Exercise:
Everything from the line that contains "pink brick E2:E4" to the end of the listing below, both ends included, is to be transcribed word for word, and nothing else.

Records for this task:
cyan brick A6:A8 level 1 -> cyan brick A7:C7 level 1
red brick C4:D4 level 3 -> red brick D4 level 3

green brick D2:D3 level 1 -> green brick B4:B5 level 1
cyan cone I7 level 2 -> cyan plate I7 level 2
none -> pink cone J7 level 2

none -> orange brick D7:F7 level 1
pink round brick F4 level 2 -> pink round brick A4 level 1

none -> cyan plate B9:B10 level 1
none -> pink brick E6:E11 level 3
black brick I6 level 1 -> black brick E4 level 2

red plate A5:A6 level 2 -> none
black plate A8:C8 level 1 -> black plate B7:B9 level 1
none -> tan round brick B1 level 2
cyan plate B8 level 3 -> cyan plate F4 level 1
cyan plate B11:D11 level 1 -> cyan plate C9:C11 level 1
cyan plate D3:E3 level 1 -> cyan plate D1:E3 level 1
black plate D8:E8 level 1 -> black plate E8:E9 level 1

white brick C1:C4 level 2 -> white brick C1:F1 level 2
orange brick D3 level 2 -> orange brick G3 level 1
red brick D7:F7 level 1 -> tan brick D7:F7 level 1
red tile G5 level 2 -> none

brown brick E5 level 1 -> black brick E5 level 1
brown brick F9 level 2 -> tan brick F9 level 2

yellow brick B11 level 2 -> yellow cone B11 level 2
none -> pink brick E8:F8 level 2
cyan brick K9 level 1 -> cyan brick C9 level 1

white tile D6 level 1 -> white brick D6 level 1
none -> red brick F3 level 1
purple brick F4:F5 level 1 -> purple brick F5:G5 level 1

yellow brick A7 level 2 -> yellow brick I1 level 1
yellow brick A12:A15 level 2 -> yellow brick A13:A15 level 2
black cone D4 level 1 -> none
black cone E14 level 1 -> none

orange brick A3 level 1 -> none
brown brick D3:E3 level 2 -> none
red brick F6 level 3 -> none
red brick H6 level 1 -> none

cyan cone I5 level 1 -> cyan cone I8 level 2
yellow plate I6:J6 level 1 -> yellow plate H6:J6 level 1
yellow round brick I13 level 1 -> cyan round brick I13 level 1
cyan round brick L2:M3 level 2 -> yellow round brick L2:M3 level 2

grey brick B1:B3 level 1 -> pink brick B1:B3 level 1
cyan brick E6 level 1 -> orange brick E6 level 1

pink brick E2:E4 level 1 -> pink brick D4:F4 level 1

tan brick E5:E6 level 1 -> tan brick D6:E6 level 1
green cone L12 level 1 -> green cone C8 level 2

Answer space:
pink brick E2:E4 level 1 -> pink brick D4:F4 level 1

tan brick E5:E6 level 1 -> tan brick D6:E6 level 1
green cone L12 level 1 -> green cone C8 level 2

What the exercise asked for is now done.